◆ **AIM OF THE EXERCISE**
Please transcribe the data below in full, word for word, without the images.

Edited layout image data:

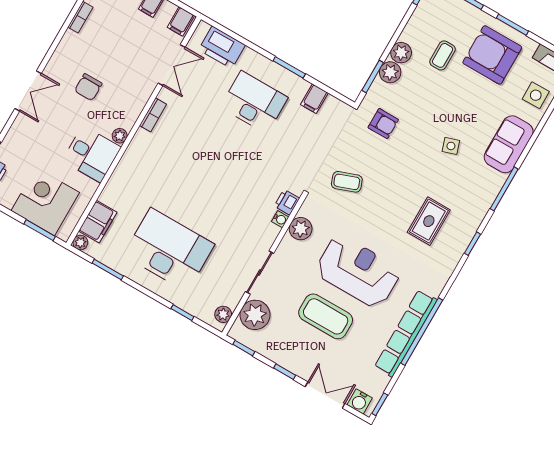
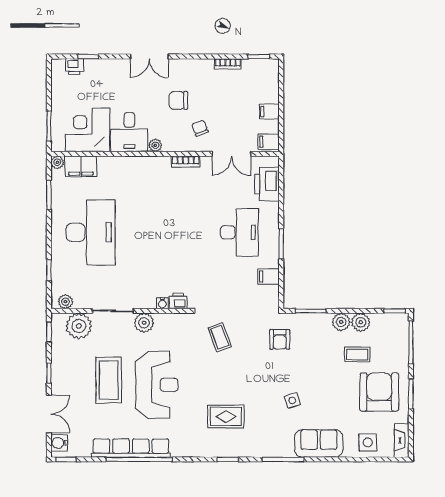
plant: (390, 72) -> (361, 322), moved
chair: (128, 82) -> (200, 128), added
corner desk: (45, 202) -> (88, 130), moved, turned -90
plant: (301, 229) -> (144, 323), moved

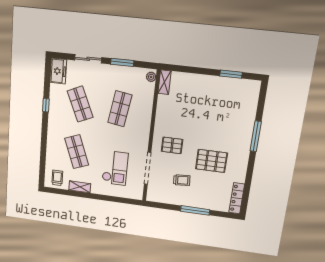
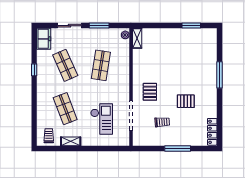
pallet: (172, 145) -> (150, 92), turned 90
pallet: (211, 161) -> (186, 101), width x0.67, depth x0.71

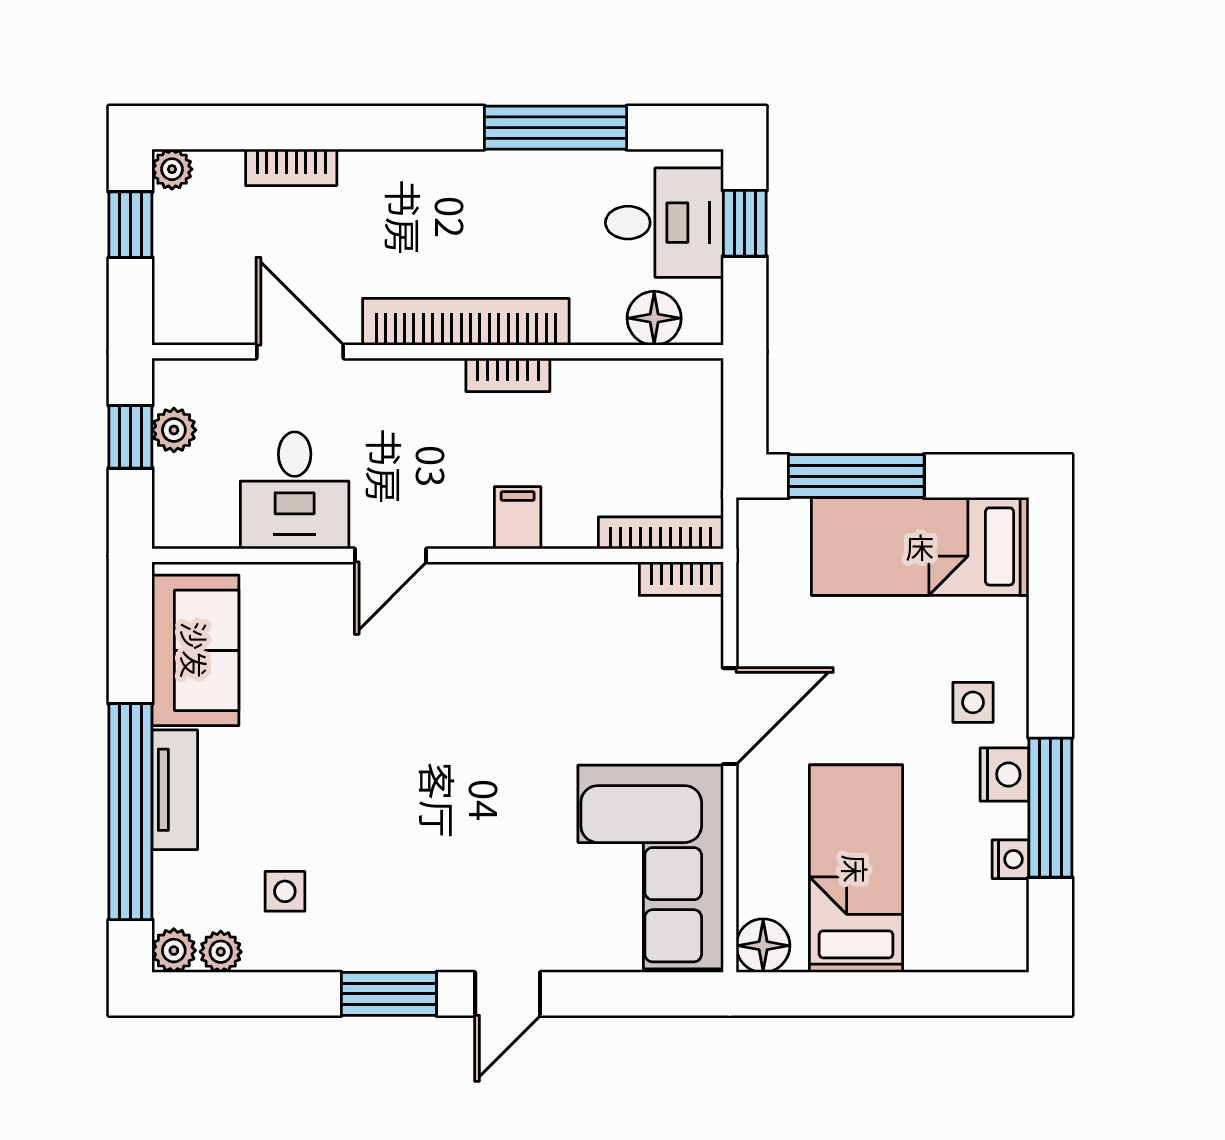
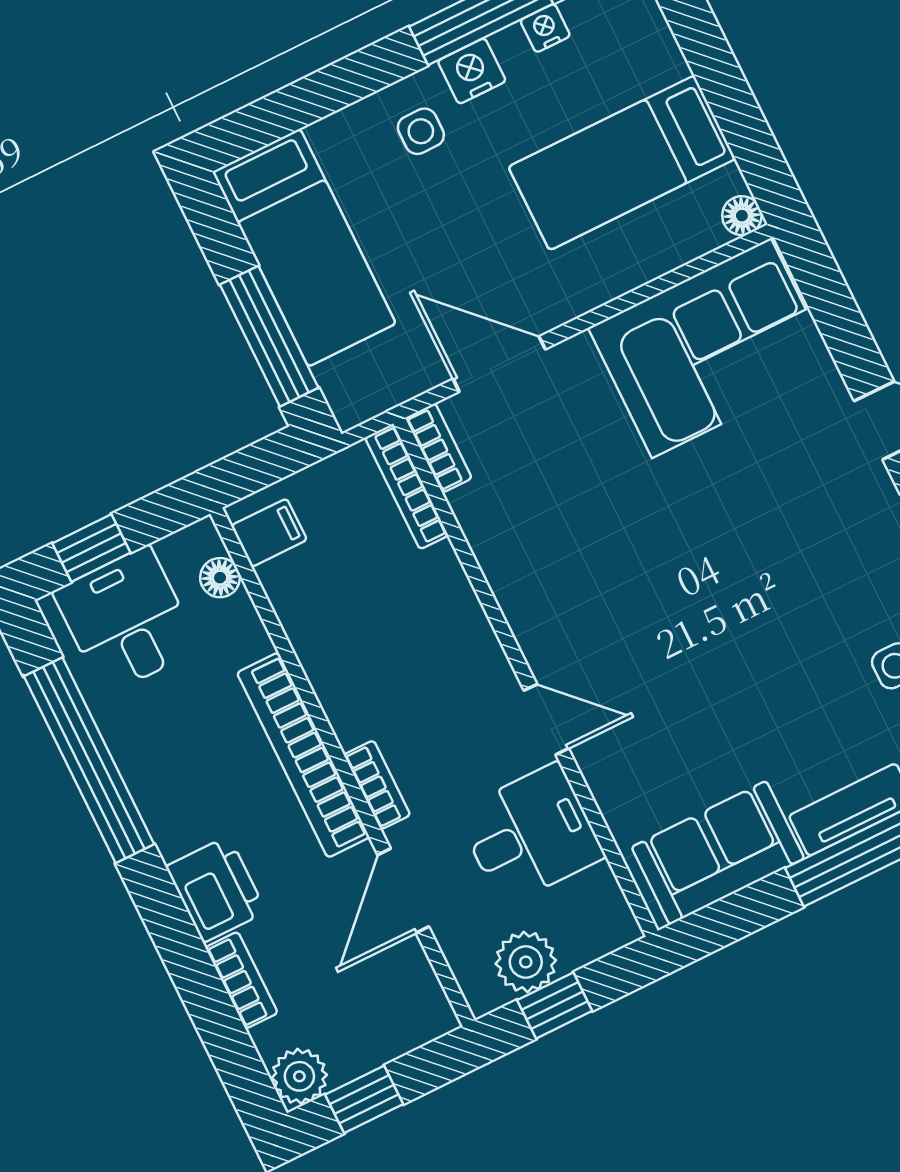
window: (556, 128) -> (89, 760), width x1.46
plant: (172, 169) -> (299, 1076), width x1.38, depth x1.38
printer: (384, 184) -> (216, 889), added
floor lamp: (654, 318) -> (220, 578), width x0.73, depth x0.73
bookcase: (508, 375) -> (377, 785), moved
plant: (174, 430) -> (526, 962), width x1.38, depth x1.38
filing cabinet: (518, 518) -> (269, 533), moved, turned 180
door: (730, 716) -> (499, 364), moved
floor lamp: (763, 946) -> (742, 216), width x0.73, depth x0.73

◆ **ANSWER BOX**
plant: (390, 72) -> (361, 322), moved
chair: (128, 82) -> (200, 128), added
corner desk: (45, 202) -> (88, 130), moved, turned -90
plant: (301, 229) -> (144, 323), moved

pallet: (172, 145) -> (150, 92), turned 90
pallet: (211, 161) -> (186, 101), width x0.67, depth x0.71

window: (556, 128) -> (89, 760), width x1.46
plant: (172, 169) -> (299, 1076), width x1.38, depth x1.38
printer: (384, 184) -> (216, 889), added
floor lamp: (654, 318) -> (220, 578), width x0.73, depth x0.73
bookcase: (508, 375) -> (377, 785), moved
plant: (174, 430) -> (526, 962), width x1.38, depth x1.38
filing cabinet: (518, 518) -> (269, 533), moved, turned 180
door: (730, 716) -> (499, 364), moved
floor lamp: (763, 946) -> (742, 216), width x0.73, depth x0.73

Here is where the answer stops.